Scene edit records:
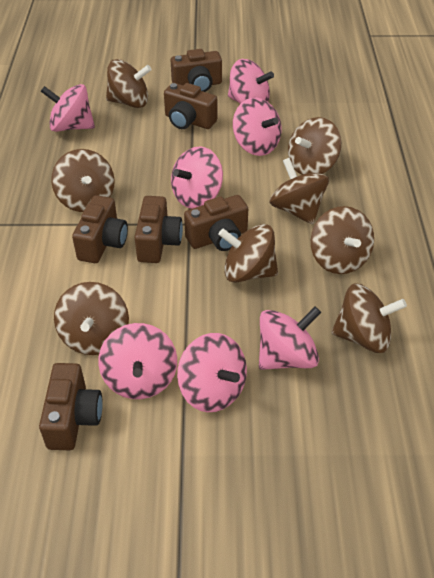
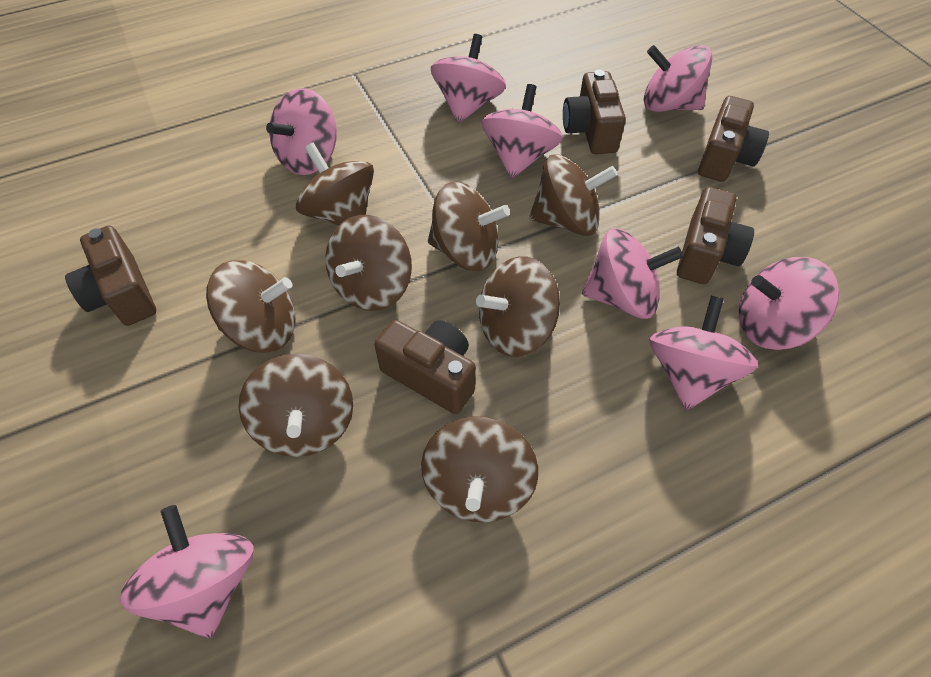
brown camera: 6 -> 5
pink spinning top: 7 -> 8

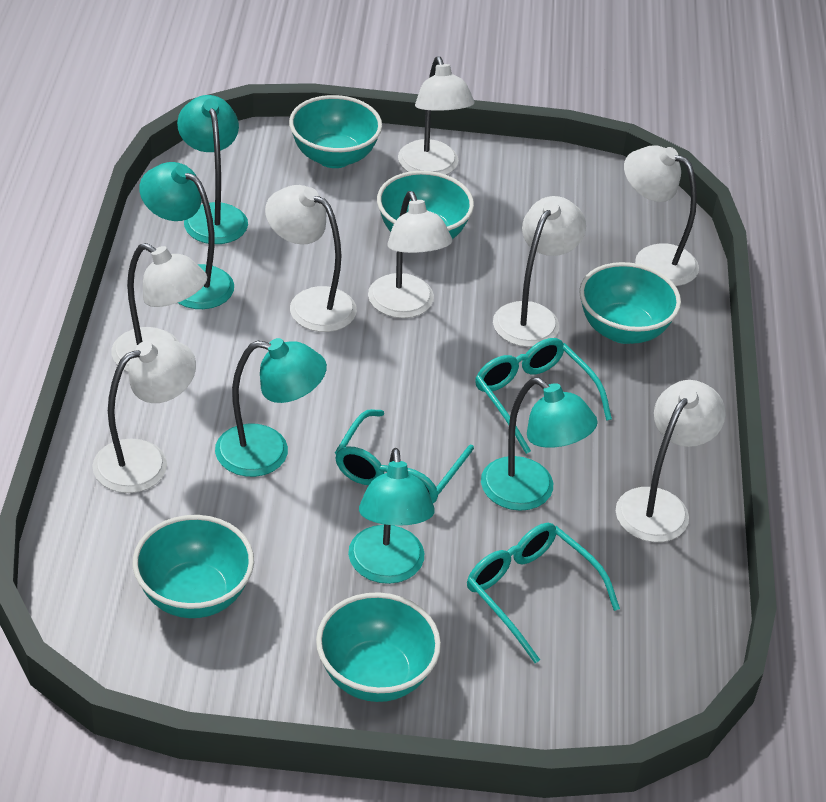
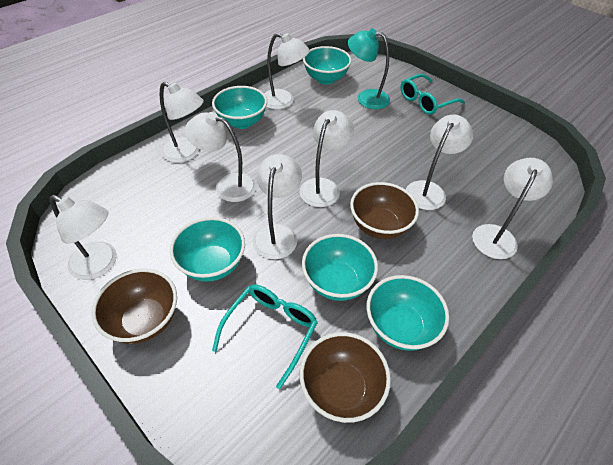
brown bowl: 0 -> 3
turquoise glasses: 3 -> 2
turquoise lamp: 5 -> 1

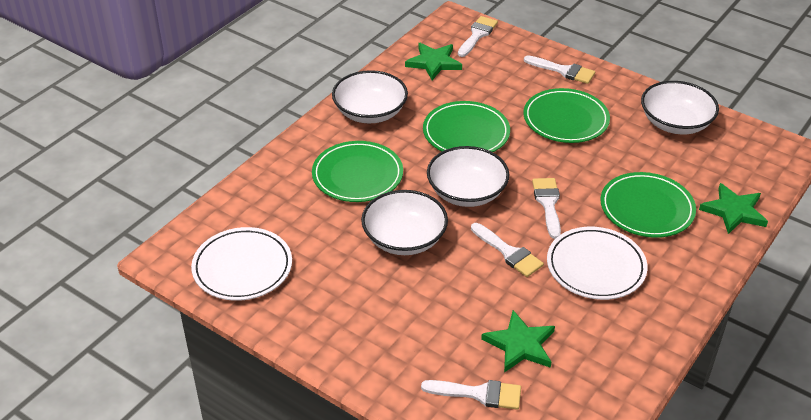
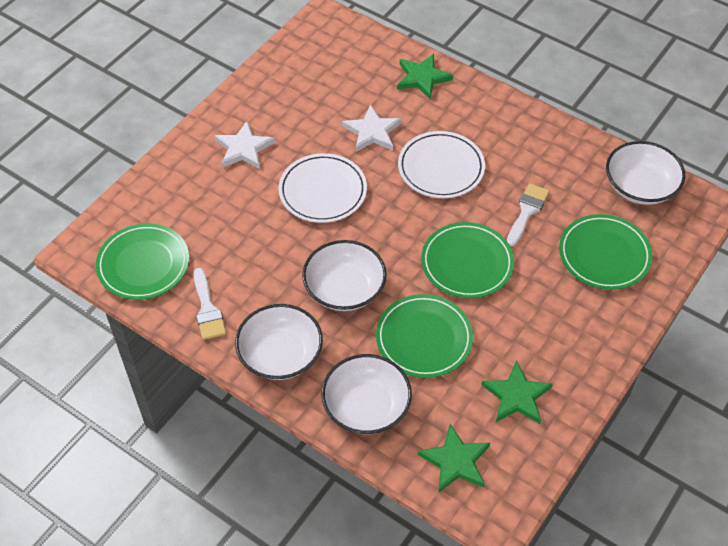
white brush: 5 -> 2
white star: 0 -> 2

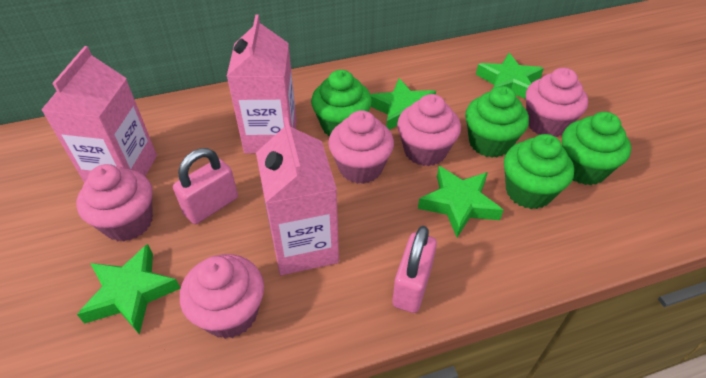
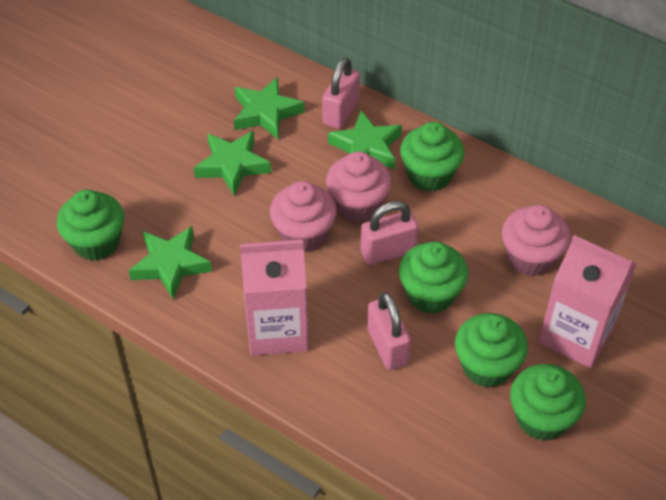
green cupcake: 4 -> 5
pink carton: 3 -> 2
pink cupcake: 5 -> 3
pink padlock: 2 -> 3

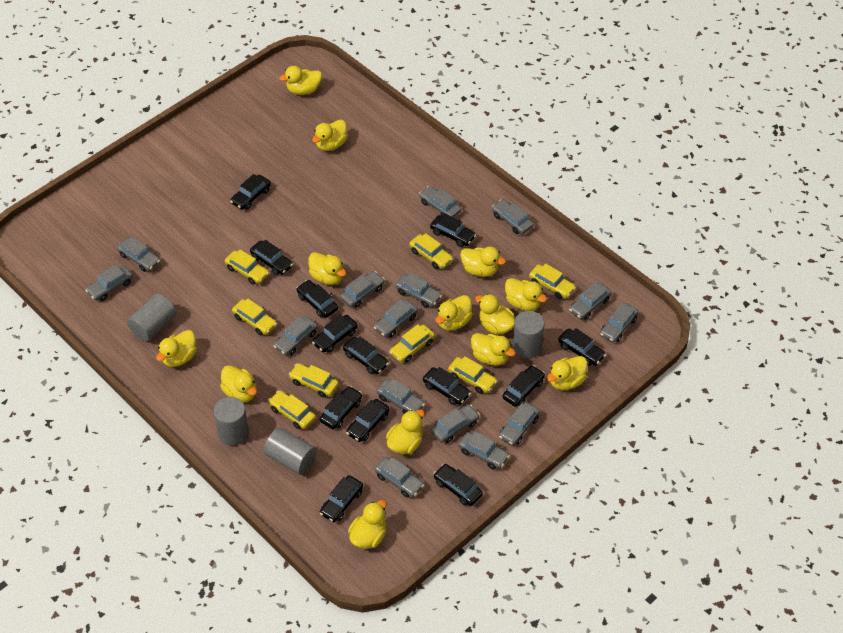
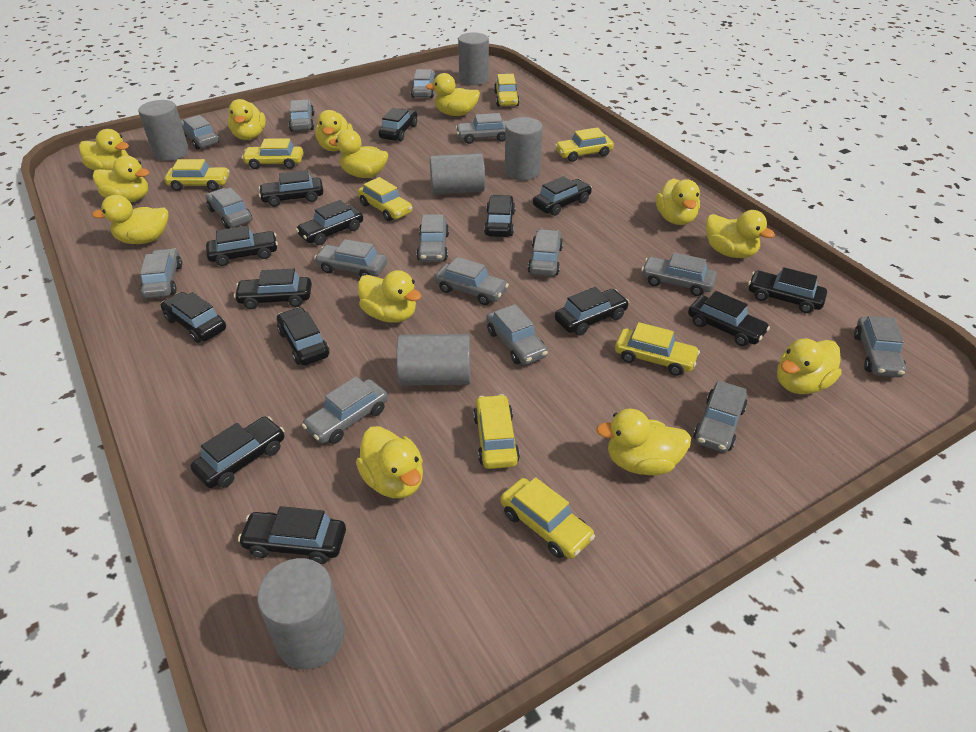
black car: 13 -> 14
grey cylinder: 4 -> 6

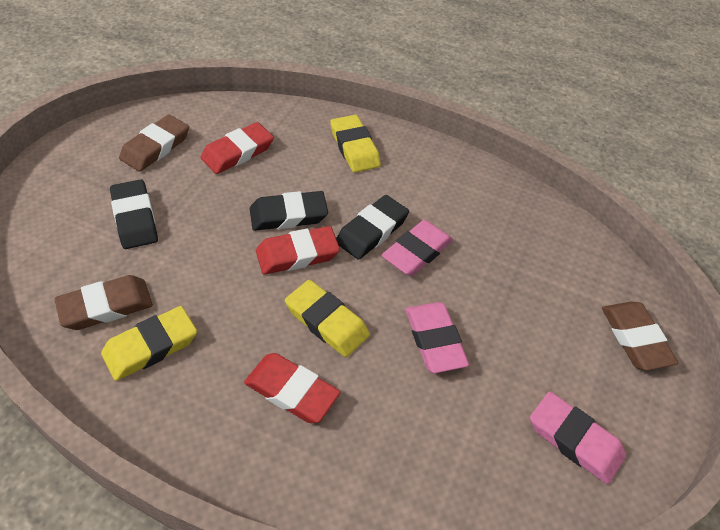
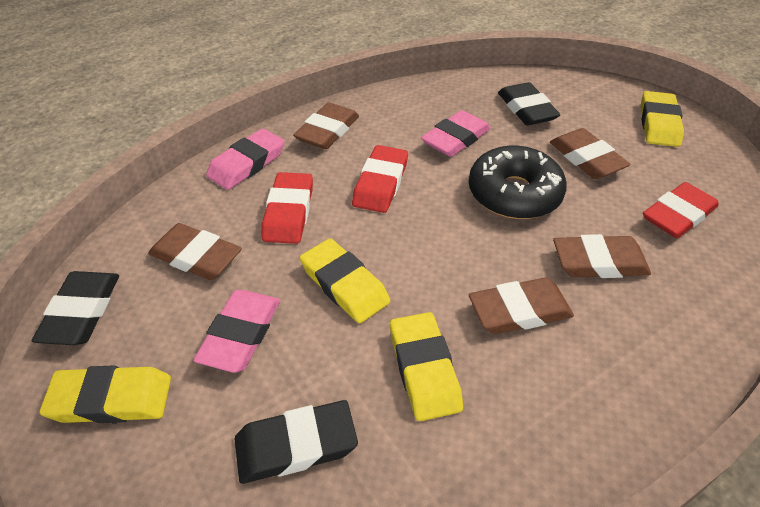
black donut: 0 -> 1
brown eraser: 3 -> 5
yellow eraser: 3 -> 4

Assignment:
If a line in the records contains "brown", report it.

Exercise result:
brown camera: 6 -> 5
brown bowl: 0 -> 3
brown eraser: 3 -> 5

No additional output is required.